DIRECTIONS FOR THIS TASK: Copy every entry exactly as it reads and exclude whatever pictures appear.

RECORDS FOR THE TASK:
--*--
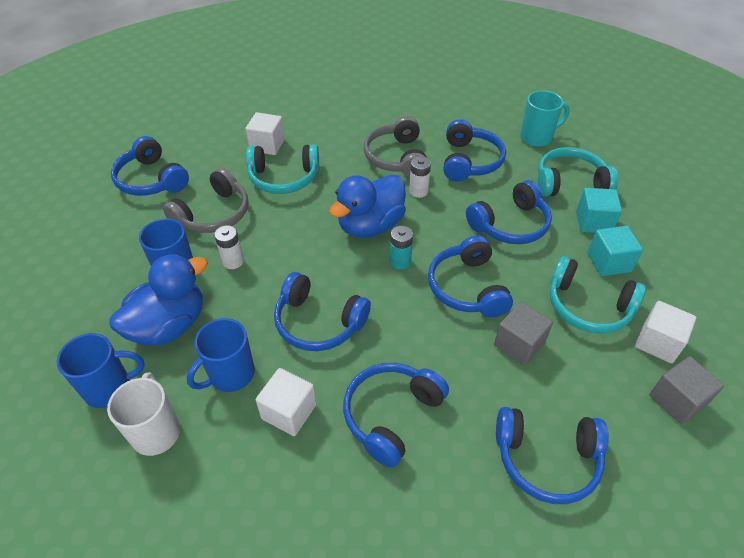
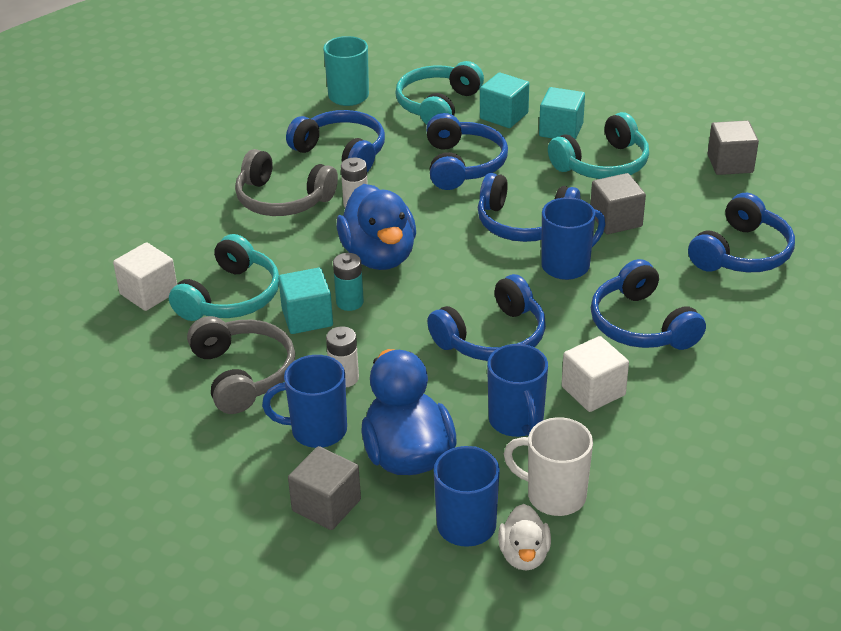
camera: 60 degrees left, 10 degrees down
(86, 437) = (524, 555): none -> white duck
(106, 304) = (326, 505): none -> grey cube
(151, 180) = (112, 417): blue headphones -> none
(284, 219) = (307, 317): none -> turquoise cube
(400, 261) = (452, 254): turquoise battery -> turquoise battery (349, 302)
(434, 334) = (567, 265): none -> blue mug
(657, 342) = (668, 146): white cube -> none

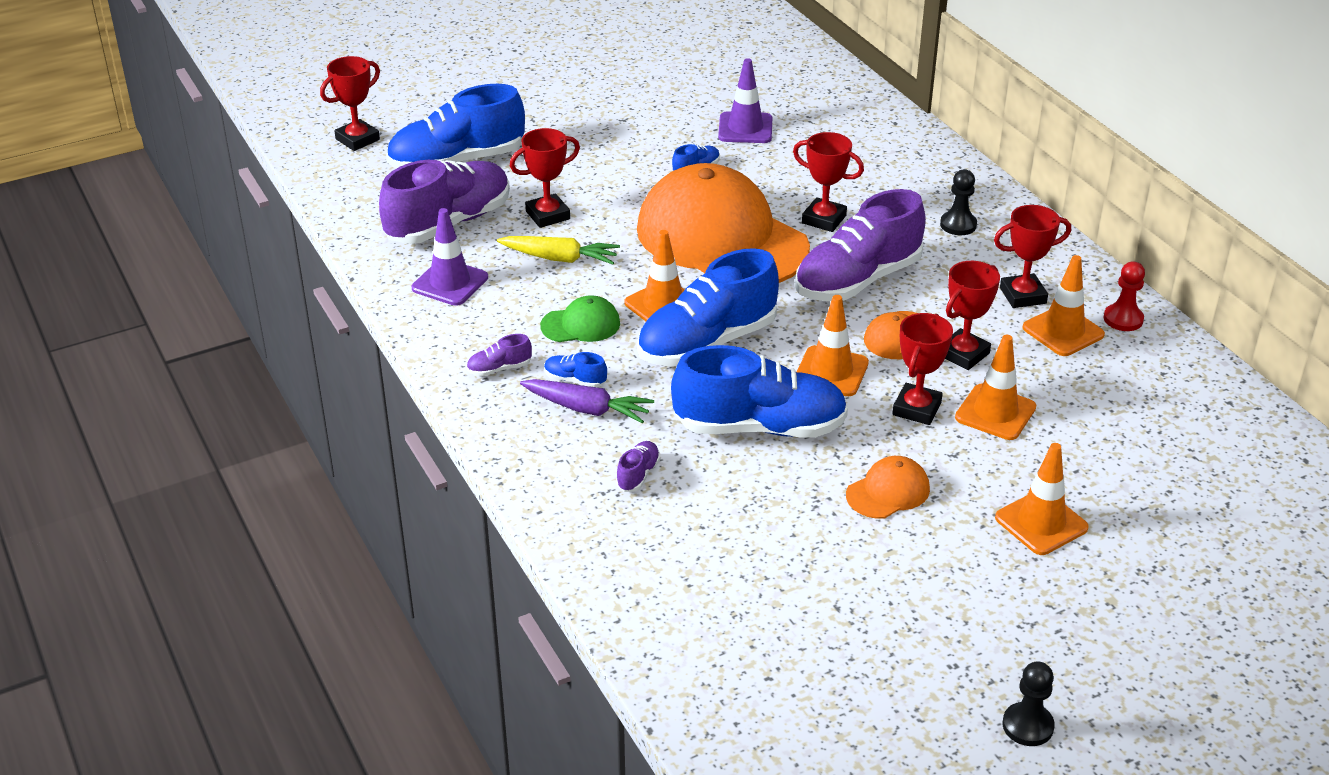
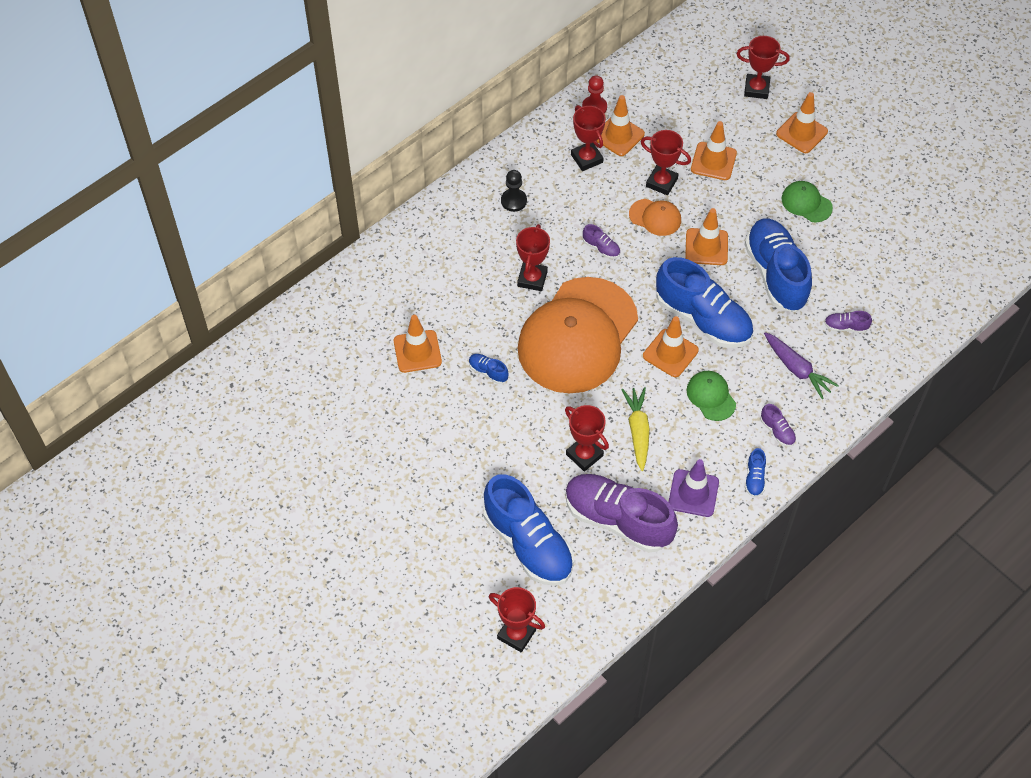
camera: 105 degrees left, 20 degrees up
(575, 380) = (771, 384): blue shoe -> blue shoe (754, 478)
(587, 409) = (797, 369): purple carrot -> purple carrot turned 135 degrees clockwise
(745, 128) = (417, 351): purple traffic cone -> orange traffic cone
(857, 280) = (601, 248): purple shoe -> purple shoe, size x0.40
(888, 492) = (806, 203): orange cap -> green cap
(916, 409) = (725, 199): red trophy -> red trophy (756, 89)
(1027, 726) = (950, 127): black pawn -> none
--*--
SOLUTION TO THE EXERCISE:
camera: 60 degrees left, 10 degrees down
(86, 437) = (524, 555): none -> white duck
(106, 304) = (326, 505): none -> grey cube
(151, 180) = (112, 417): blue headphones -> none
(284, 219) = (307, 317): none -> turquoise cube
(400, 261) = (452, 254): turquoise battery -> turquoise battery (349, 302)
(434, 334) = (567, 265): none -> blue mug
(657, 342) = (668, 146): white cube -> none

camera: 105 degrees left, 20 degrees up
(575, 380) = (771, 384): blue shoe -> blue shoe (754, 478)
(587, 409) = (797, 369): purple carrot -> purple carrot turned 135 degrees clockwise
(745, 128) = (417, 351): purple traffic cone -> orange traffic cone
(857, 280) = (601, 248): purple shoe -> purple shoe, size x0.40
(888, 492) = (806, 203): orange cap -> green cap
(916, 409) = (725, 199): red trophy -> red trophy (756, 89)
(1027, 726) = (950, 127): black pawn -> none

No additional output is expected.